- [What the task requires]
Repeat each entry word for word. Leave any images out of the copy.

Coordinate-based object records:
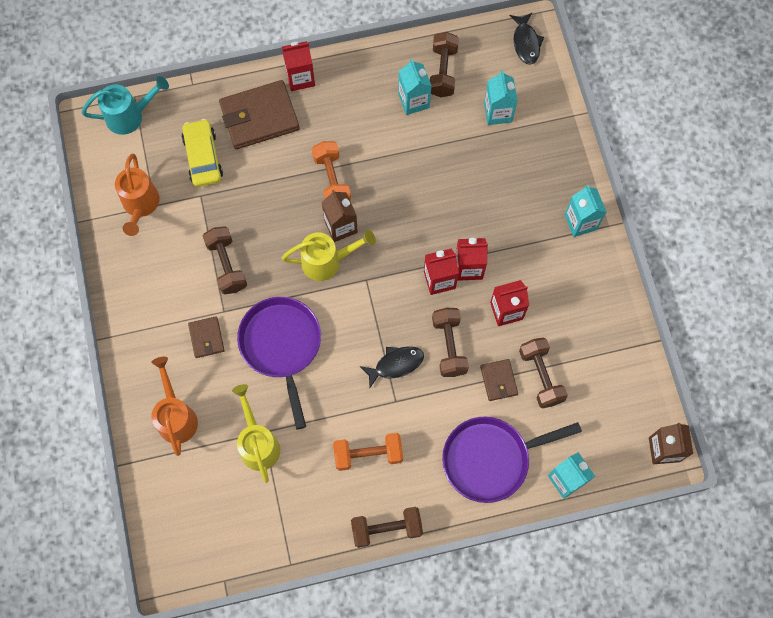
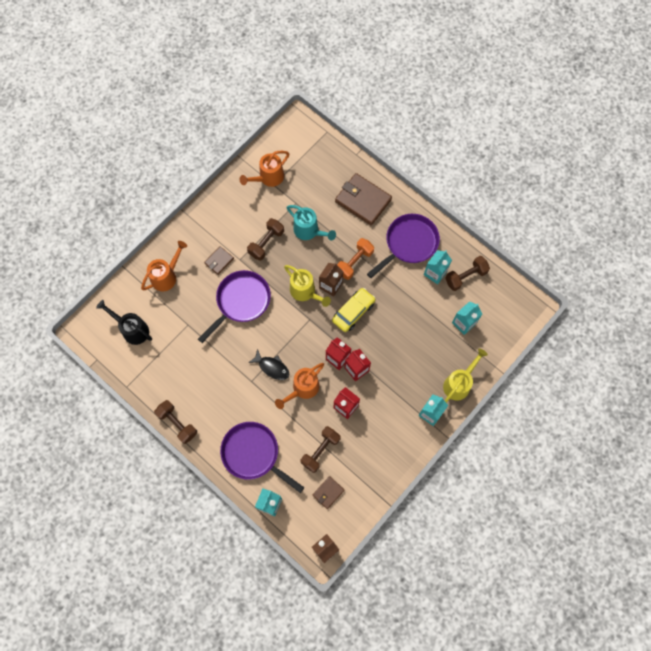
camera: 55 degrees right, 0 degrees up
(130, 116) = (314, 137): turquoise watering can -> turquoise watering can (309, 231)
(203, 157) = (318, 189): yellow car -> yellow car (353, 312)
(217, 507) = (132, 329): none -> black watering can
(258, 443) = (180, 326): yellow watering can -> yellow watering can (459, 383)
(300, 78) = (402, 205): red carton -> none
(355, 104) = (409, 243): none -> purple pan
(368, 454) = (212, 386): orange dumbbell -> none
(449, 346) = (302, 389): brown dumbbell -> orange watering can
(498, 380) = (301, 429): brown wallet -> brown wallet (328, 492)
(526, 43) = (520, 310): black fish -> none

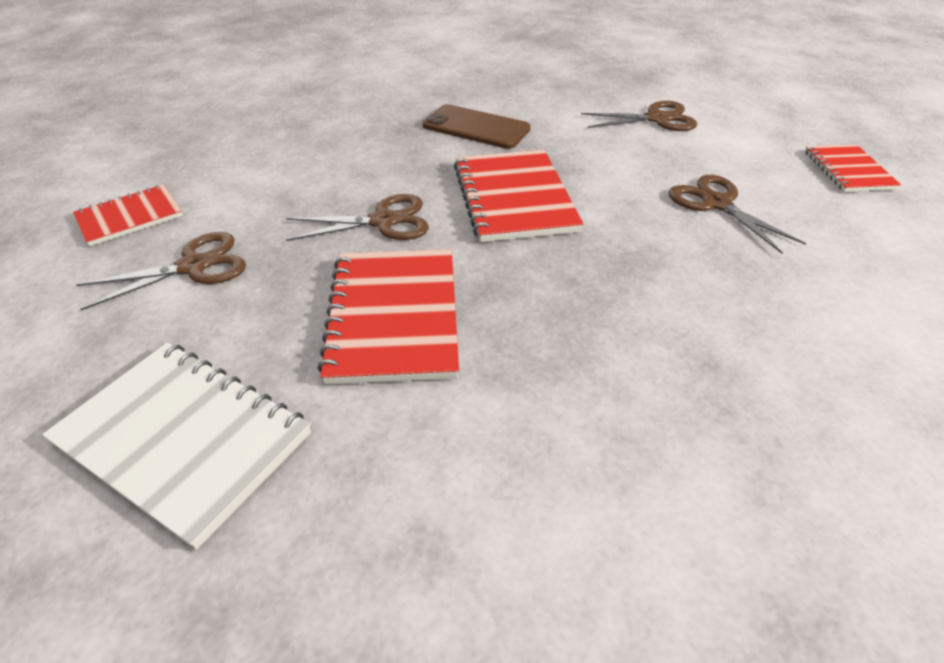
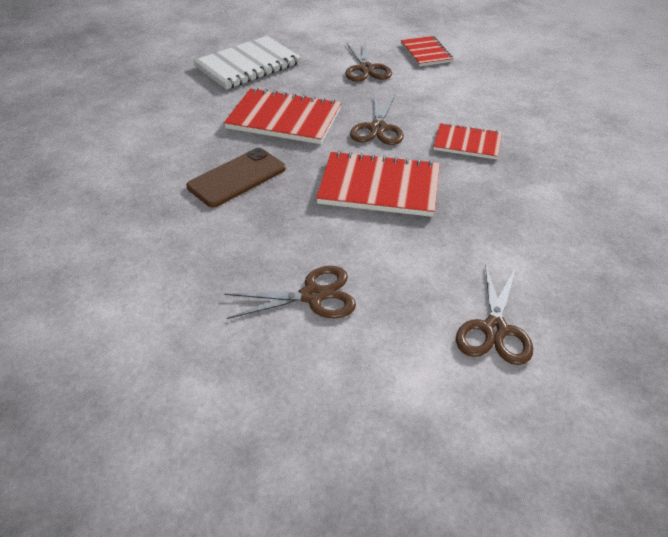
camera: 110 degrees right, 0 degrees up
(476, 127) = (507, 195): brown phone -> brown phone (237, 178)
(848, 170) = (315, 444): red notebook -> red notebook (467, 143)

- [Answer to this exercise]
camera: 55 degrees right, 0 degrees up
(130, 116) = (314, 137): turquoise watering can -> turquoise watering can (309, 231)
(203, 157) = (318, 189): yellow car -> yellow car (353, 312)
(217, 507) = (132, 329): none -> black watering can
(258, 443) = (180, 326): yellow watering can -> yellow watering can (459, 383)
(300, 78) = (402, 205): red carton -> none
(355, 104) = (409, 243): none -> purple pan
(368, 454) = (212, 386): orange dumbbell -> none
(449, 346) = (302, 389): brown dumbbell -> orange watering can
(498, 380) = (301, 429): brown wallet -> brown wallet (328, 492)
(526, 43) = (520, 310): black fish -> none

camera: 110 degrees right, 0 degrees up
(476, 127) = (507, 195): brown phone -> brown phone (237, 178)
(848, 170) = (315, 444): red notebook -> red notebook (467, 143)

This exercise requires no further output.